• _Work task_
I'd like the entries reproduced exactly, with all pictures omitted.

• _Before-and-after scene images_
_ _ _ _ _ _ _

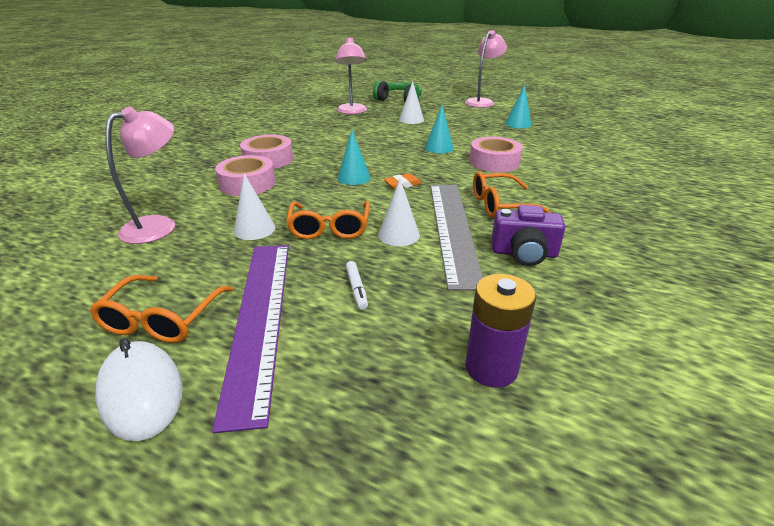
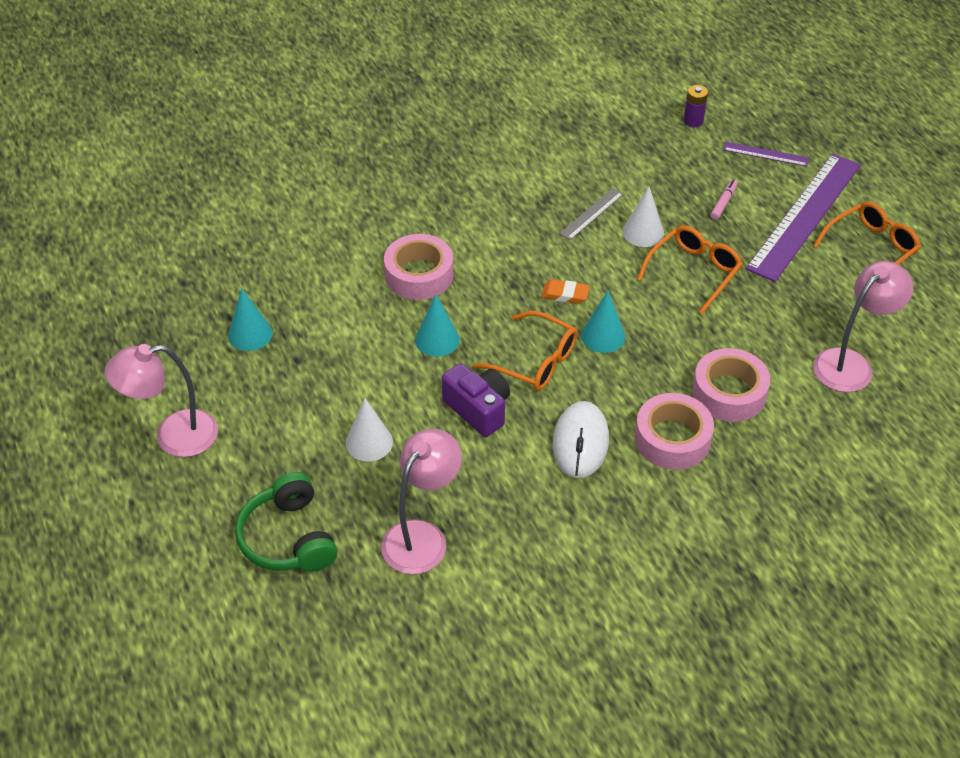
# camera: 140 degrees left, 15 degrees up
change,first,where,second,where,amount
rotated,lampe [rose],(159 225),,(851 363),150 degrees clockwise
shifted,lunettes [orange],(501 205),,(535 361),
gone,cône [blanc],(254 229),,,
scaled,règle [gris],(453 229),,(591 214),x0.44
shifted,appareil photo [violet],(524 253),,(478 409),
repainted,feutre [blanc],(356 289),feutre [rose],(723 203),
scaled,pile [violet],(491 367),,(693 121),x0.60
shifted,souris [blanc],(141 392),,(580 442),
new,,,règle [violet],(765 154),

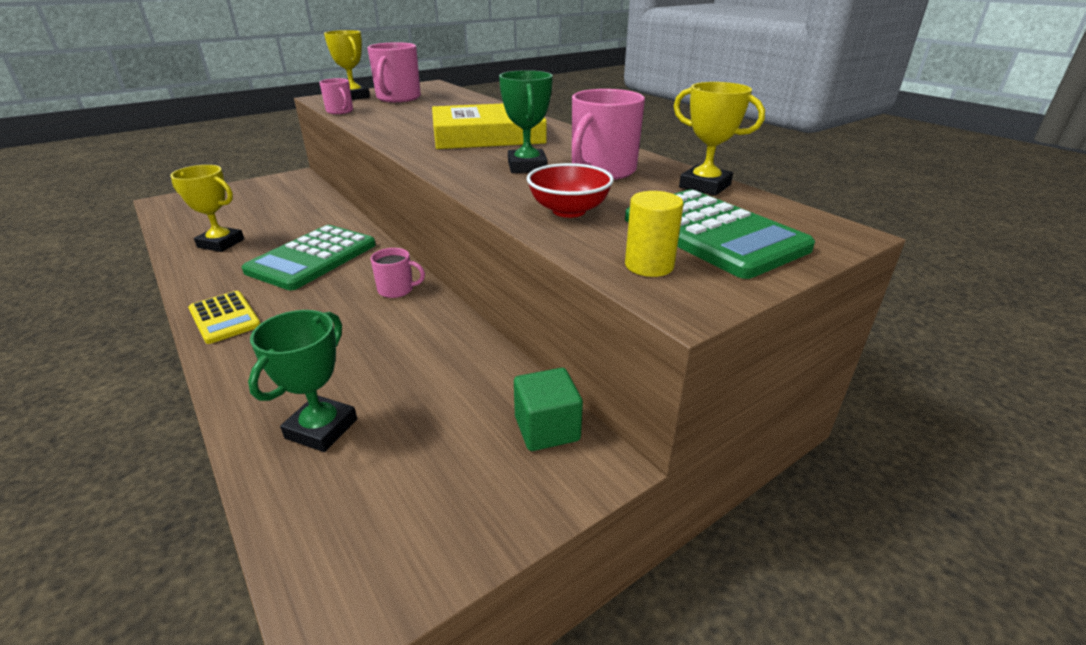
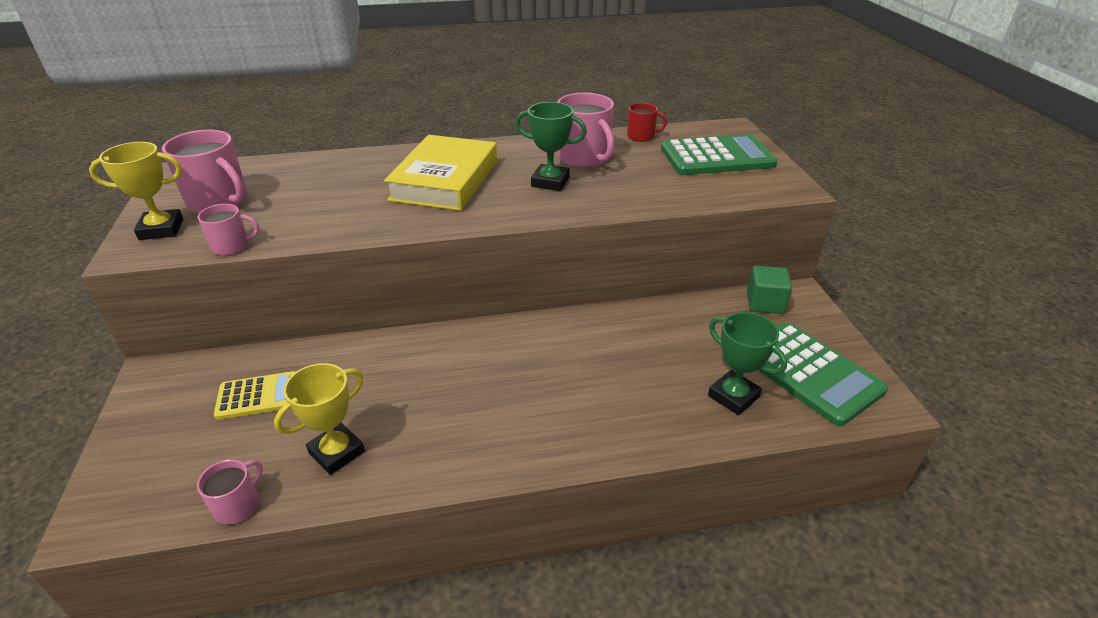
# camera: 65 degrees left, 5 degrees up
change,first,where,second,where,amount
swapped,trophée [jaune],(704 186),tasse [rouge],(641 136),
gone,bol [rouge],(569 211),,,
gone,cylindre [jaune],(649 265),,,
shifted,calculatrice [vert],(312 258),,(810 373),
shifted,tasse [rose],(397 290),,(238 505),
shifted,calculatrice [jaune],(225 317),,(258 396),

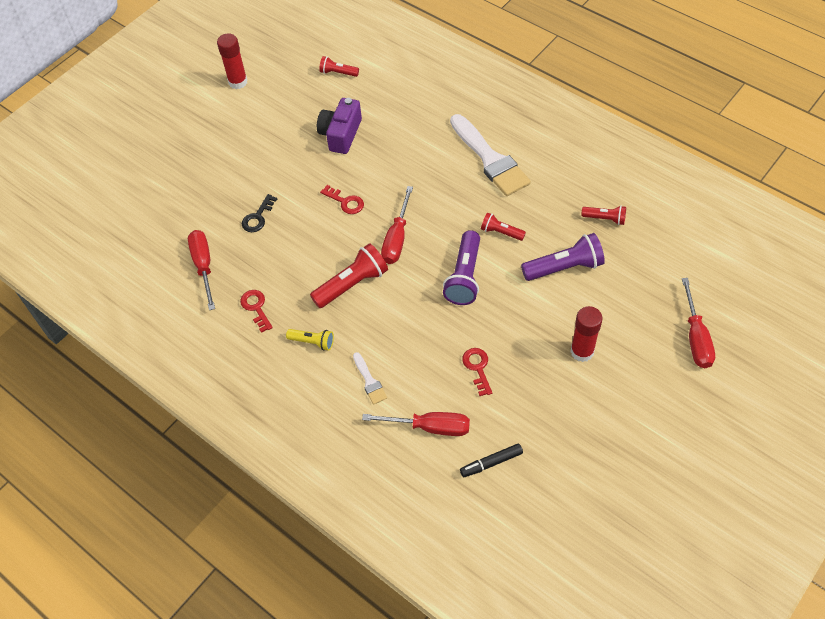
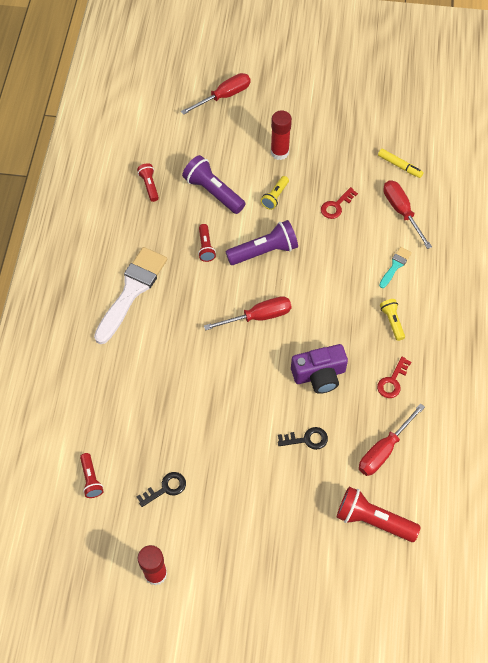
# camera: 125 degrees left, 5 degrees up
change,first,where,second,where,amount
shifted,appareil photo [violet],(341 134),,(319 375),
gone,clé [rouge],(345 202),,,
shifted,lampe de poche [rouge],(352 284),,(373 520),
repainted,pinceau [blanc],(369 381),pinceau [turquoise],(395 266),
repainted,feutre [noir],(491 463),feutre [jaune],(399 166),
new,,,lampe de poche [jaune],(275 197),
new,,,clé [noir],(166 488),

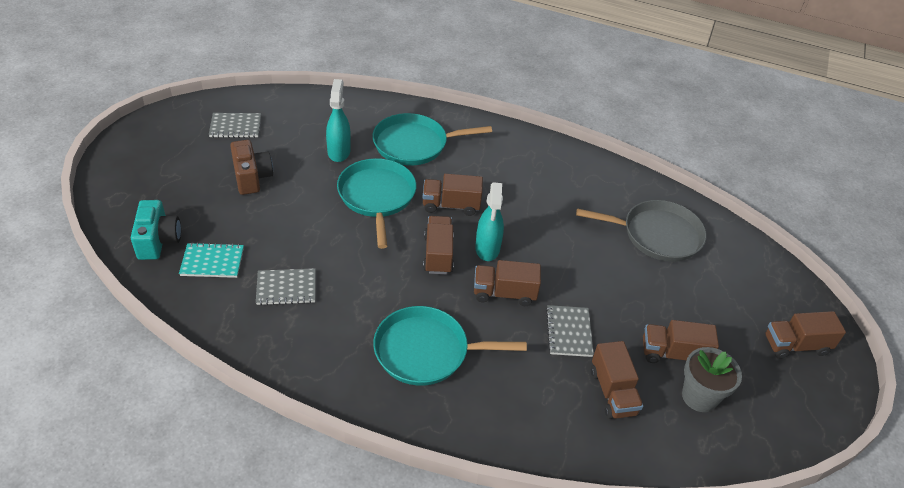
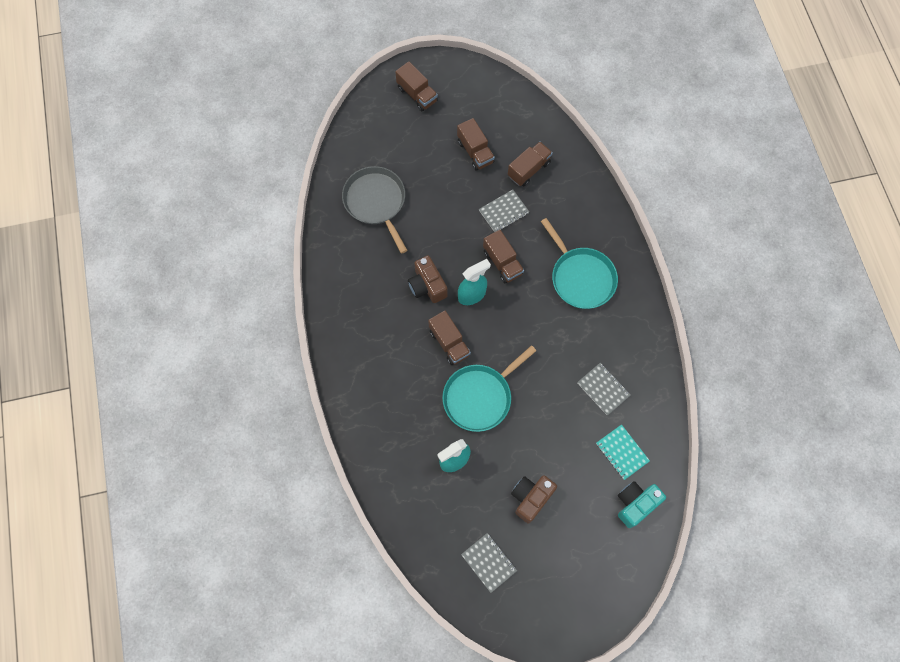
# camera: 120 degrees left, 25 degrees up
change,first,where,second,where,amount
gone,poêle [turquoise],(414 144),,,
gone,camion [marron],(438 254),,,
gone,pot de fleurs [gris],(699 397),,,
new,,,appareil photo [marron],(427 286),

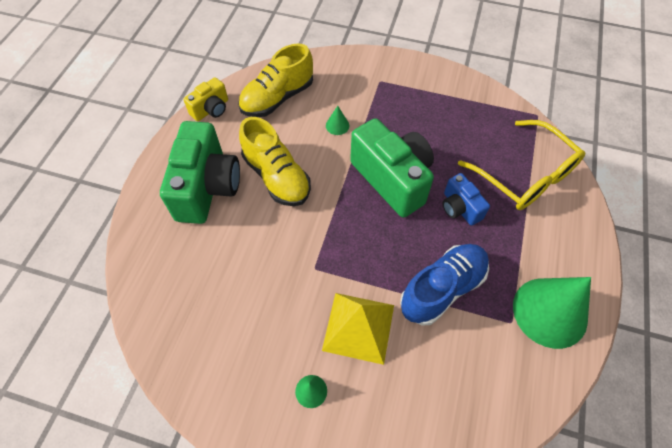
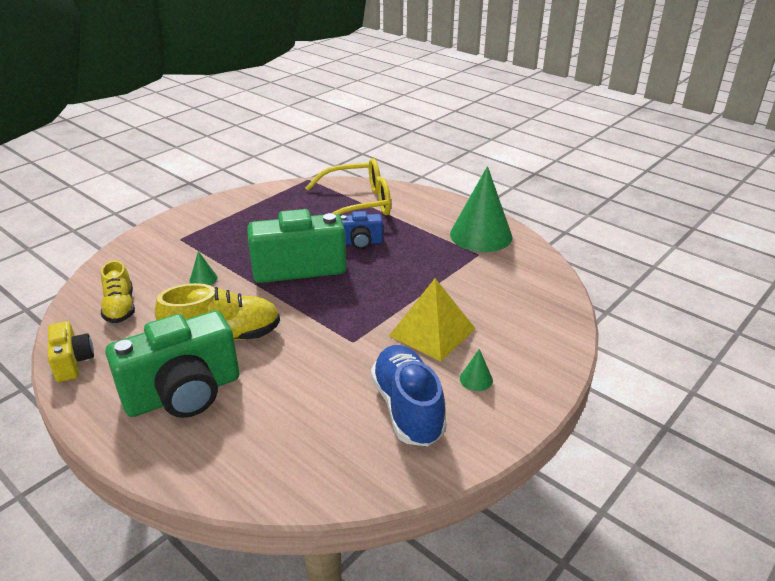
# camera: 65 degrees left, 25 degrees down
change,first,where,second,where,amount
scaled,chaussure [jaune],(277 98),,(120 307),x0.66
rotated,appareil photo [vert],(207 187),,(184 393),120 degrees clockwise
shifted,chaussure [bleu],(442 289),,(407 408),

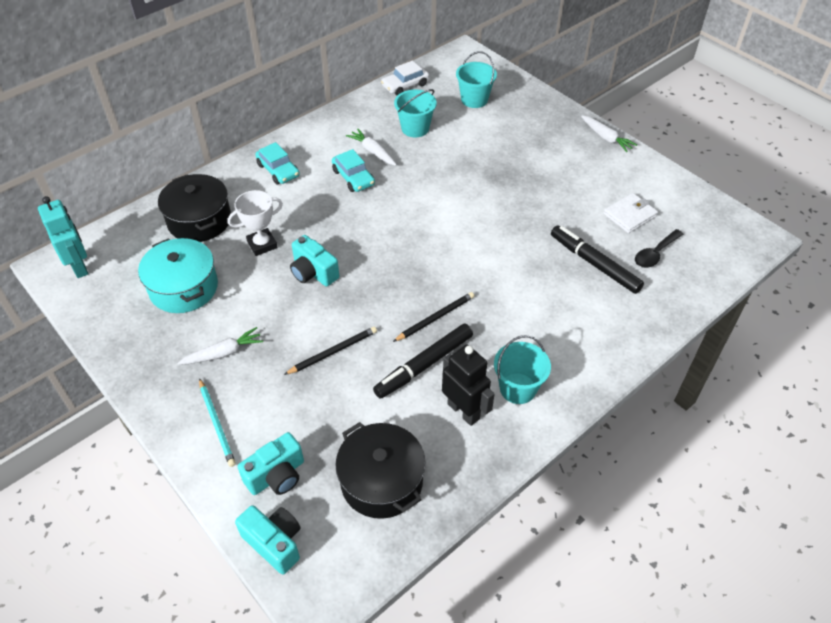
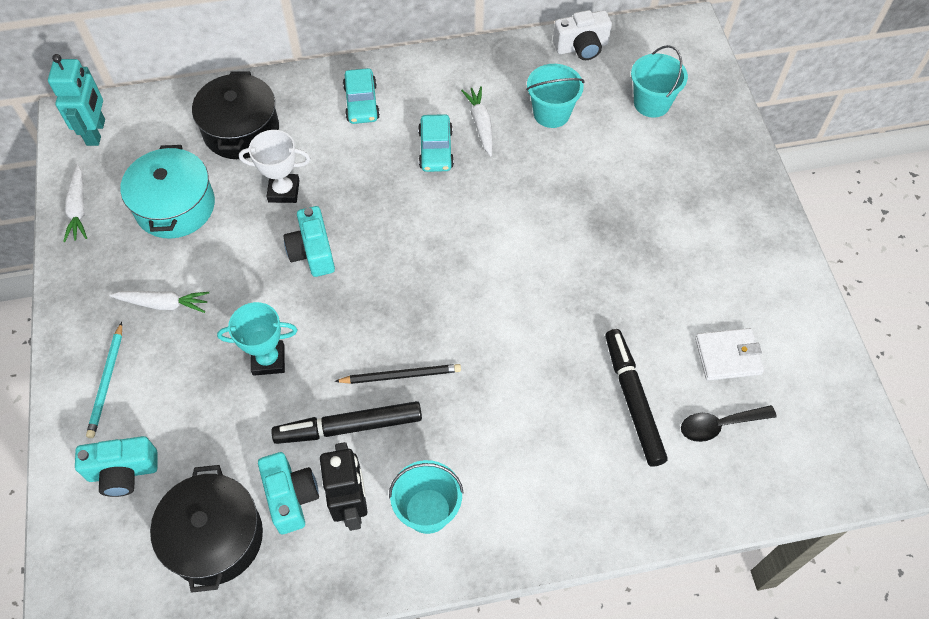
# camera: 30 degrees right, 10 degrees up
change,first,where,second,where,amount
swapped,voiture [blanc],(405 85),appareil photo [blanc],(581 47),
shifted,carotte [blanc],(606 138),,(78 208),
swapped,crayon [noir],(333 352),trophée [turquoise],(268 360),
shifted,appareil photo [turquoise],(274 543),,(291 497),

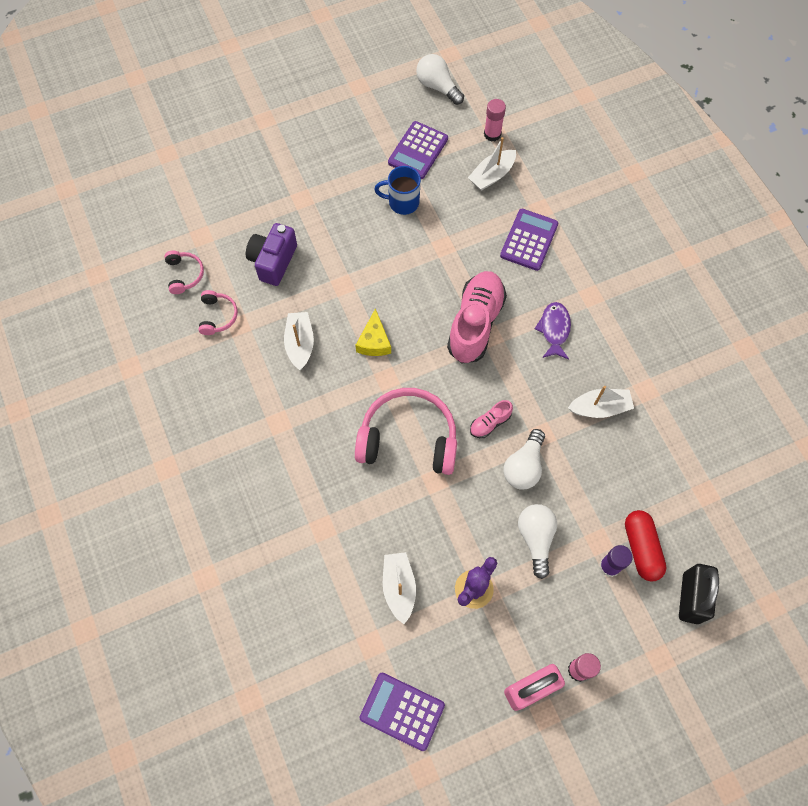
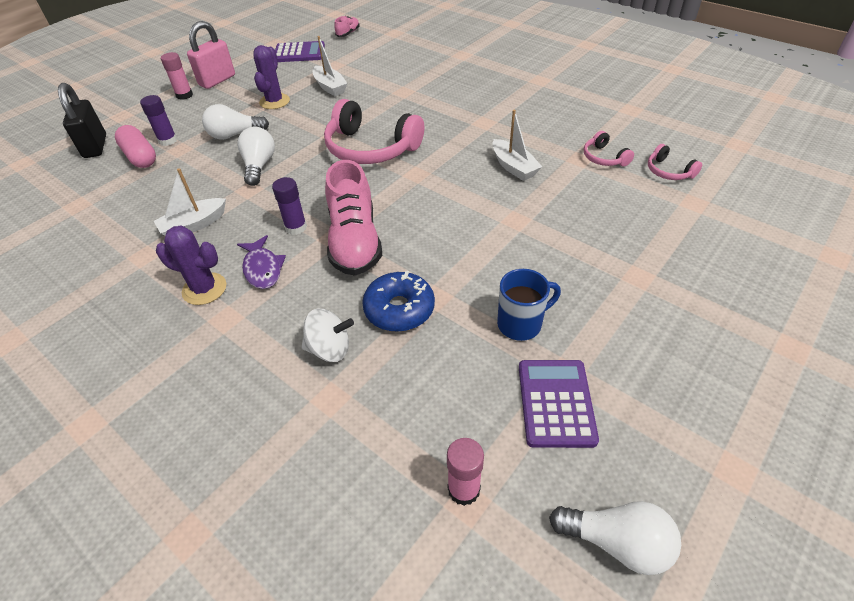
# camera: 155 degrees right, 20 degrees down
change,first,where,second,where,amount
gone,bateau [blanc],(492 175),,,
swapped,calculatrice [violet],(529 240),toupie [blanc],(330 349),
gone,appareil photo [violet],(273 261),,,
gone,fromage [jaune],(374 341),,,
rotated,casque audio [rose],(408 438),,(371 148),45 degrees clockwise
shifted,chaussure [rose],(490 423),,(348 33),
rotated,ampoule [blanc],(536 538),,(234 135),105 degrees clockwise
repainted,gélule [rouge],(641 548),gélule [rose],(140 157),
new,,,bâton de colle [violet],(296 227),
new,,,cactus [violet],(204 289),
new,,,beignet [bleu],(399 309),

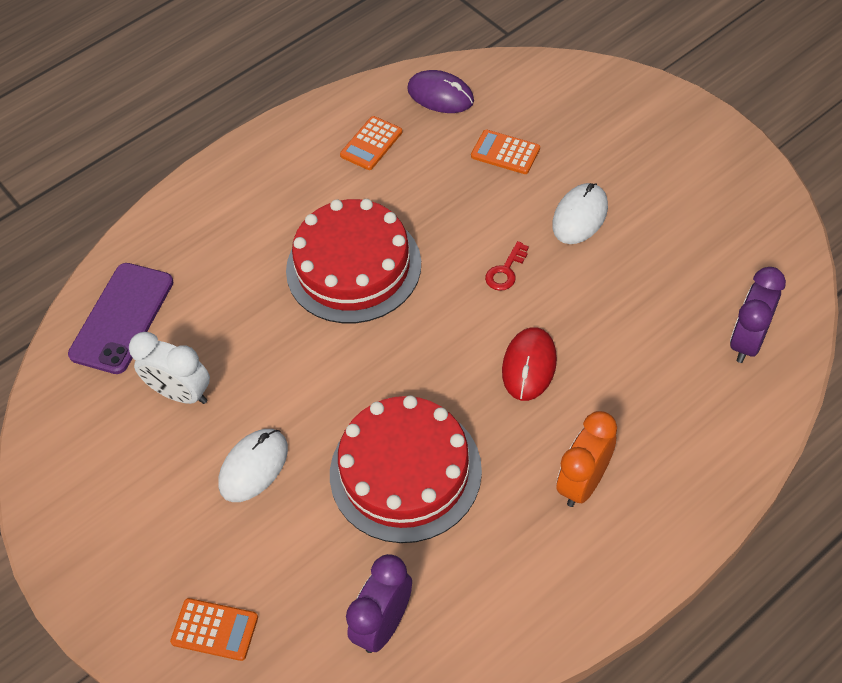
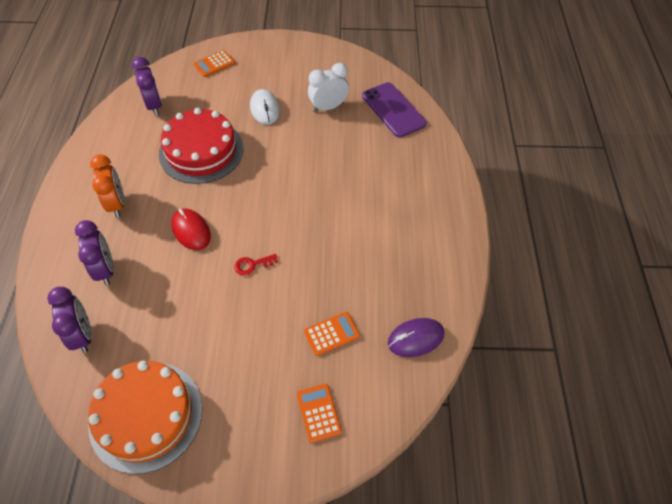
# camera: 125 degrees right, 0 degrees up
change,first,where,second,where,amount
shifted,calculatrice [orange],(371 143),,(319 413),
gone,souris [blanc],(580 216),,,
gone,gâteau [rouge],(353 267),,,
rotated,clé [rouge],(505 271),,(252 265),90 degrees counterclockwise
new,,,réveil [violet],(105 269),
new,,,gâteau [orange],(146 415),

_ _ _ _ _ _ _

• _Output for this exercise_
# camera: 140 degrees left, 15 degrees up
change,first,where,second,where,amount
rotated,lampe [rose],(159 225),,(851 363),150 degrees clockwise
shifted,lunettes [orange],(501 205),,(535 361),
gone,cône [blanc],(254 229),,,
scaled,règle [gris],(453 229),,(591 214),x0.44
shifted,appareil photo [violet],(524 253),,(478 409),
repainted,feutre [blanc],(356 289),feutre [rose],(723 203),
scaled,pile [violet],(491 367),,(693 121),x0.60
shifted,souris [blanc],(141 392),,(580 442),
new,,,règle [violet],(765 154),

# camera: 65 degrees left, 5 degrees up
change,first,where,second,where,amount
swapped,trophée [jaune],(704 186),tasse [rouge],(641 136),
gone,bol [rouge],(569 211),,,
gone,cylindre [jaune],(649 265),,,
shifted,calculatrice [vert],(312 258),,(810 373),
shifted,tasse [rose],(397 290),,(238 505),
shifted,calculatrice [jaune],(225 317),,(258 396),

# camera: 125 degrees left, 5 degrees up
change,first,where,second,where,amount
shifted,appareil photo [violet],(341 134),,(319 375),
gone,clé [rouge],(345 202),,,
shifted,lampe de poche [rouge],(352 284),,(373 520),
repainted,pinceau [blanc],(369 381),pinceau [turquoise],(395 266),
repainted,feutre [noir],(491 463),feutre [jaune],(399 166),
new,,,lampe de poche [jaune],(275 197),
new,,,clé [noir],(166 488),

# camera: 120 degrees left, 25 degrees up
change,first,where,second,where,amount
gone,poêle [turquoise],(414 144),,,
gone,camion [marron],(438 254),,,
gone,pot de fleurs [gris],(699 397),,,
new,,,appareil photo [marron],(427 286),

# camera: 65 degrees left, 25 degrees down
change,first,where,second,where,amount
scaled,chaussure [jaune],(277 98),,(120 307),x0.66
rotated,appareil photo [vert],(207 187),,(184 393),120 degrees clockwise
shifted,chaussure [bleu],(442 289),,(407 408),

# camera: 30 degrees right, 10 degrees up
change,first,where,second,where,amount
swapped,voiture [blanc],(405 85),appareil photo [blanc],(581 47),
shifted,carotte [blanc],(606 138),,(78 208),
swapped,crayon [noir],(333 352),trophée [turquoise],(268 360),
shifted,appareil photo [turquoise],(274 543),,(291 497),

# camera: 155 degrees right, 20 degrees down
change,first,where,second,where,amount
gone,bateau [blanc],(492 175),,,
swapped,calculatrice [violet],(529 240),toupie [blanc],(330 349),
gone,appareil photo [violet],(273 261),,,
gone,fromage [jaune],(374 341),,,
rotated,casque audio [rose],(408 438),,(371 148),45 degrees clockwise
shifted,chaussure [rose],(490 423),,(348 33),
rotated,ampoule [blanc],(536 538),,(234 135),105 degrees clockwise
repainted,gélule [rouge],(641 548),gélule [rose],(140 157),
new,,,bâton de colle [violet],(296 227),
new,,,cactus [violet],(204 289),
new,,,beignet [bleu],(399 309),

# camera: 125 degrees right, 0 degrees up
change,first,where,second,where,amount
shifted,calculatrice [orange],(371 143),,(319 413),
gone,souris [blanc],(580 216),,,
gone,gâteau [rouge],(353 267),,,
rotated,clé [rouge],(505 271),,(252 265),90 degrees counterclockwise
new,,,réveil [violet],(105 269),
new,,,gâteau [orange],(146 415),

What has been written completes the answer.